____ AVAILABLE DATA

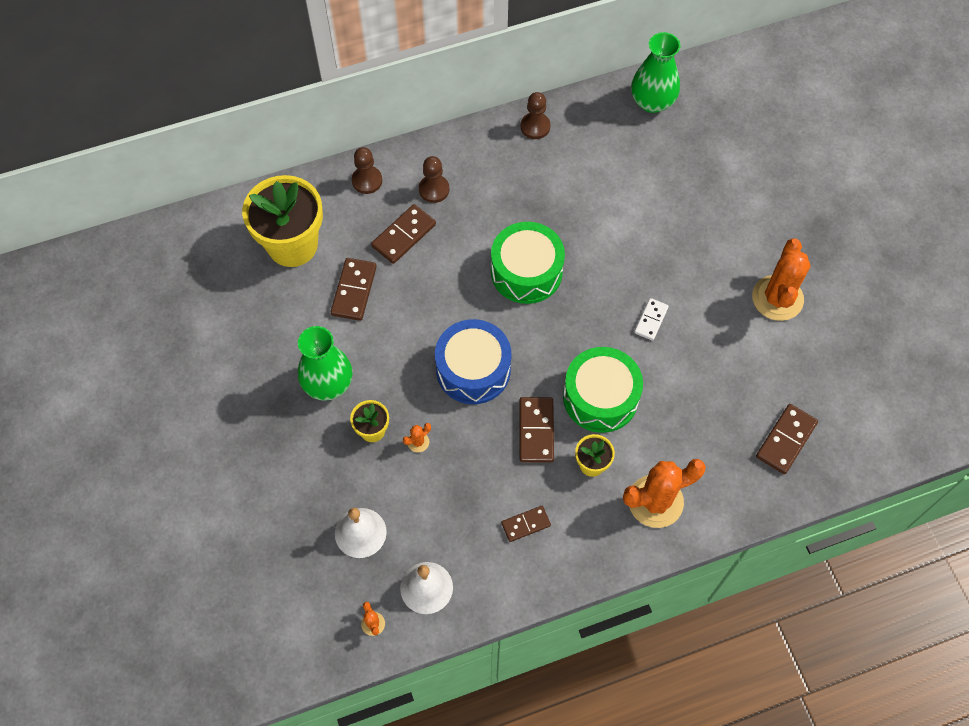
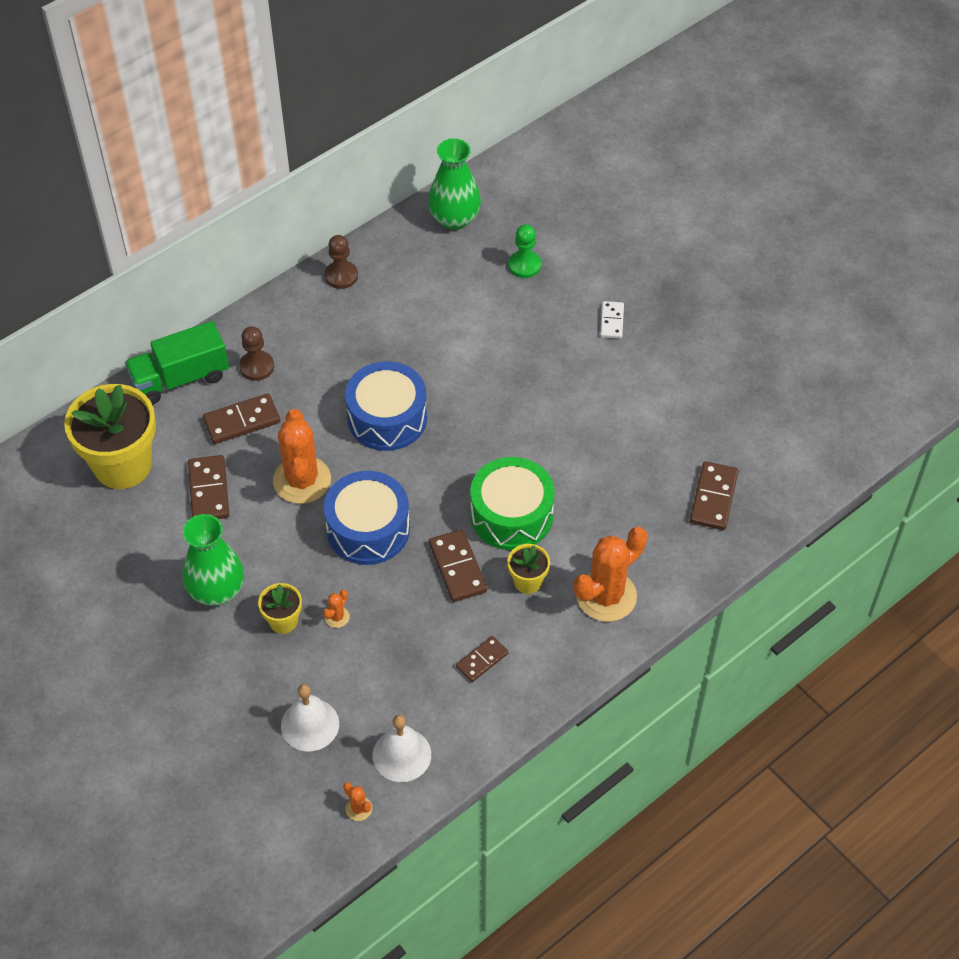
camera: 20 degrees left, 10 degrees down
(367, 181) = (180, 378): brown pawn -> green truck
(403, 235) = (242, 421): brown domino -> brown domino turned 45 degrees clockwise
(526, 271) = (387, 418): green drum -> blue drum
(651, 320) = (534, 426): white domino -> white domino (611, 321)
(698, 164) = (524, 265): none -> green pawn
(777, 298) = (653, 368): orange cactus -> orange cactus (302, 480)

________

▶ EXERCISE OBJECTIVE
Repeat word for word each line from the one with "(651, 320) = (534, 426): white" to the end of the records above, inclusive.

▶ EXPECTED ANSWER
(651, 320) = (534, 426): white domino -> white domino (611, 321)
(698, 164) = (524, 265): none -> green pawn
(777, 298) = (653, 368): orange cactus -> orange cactus (302, 480)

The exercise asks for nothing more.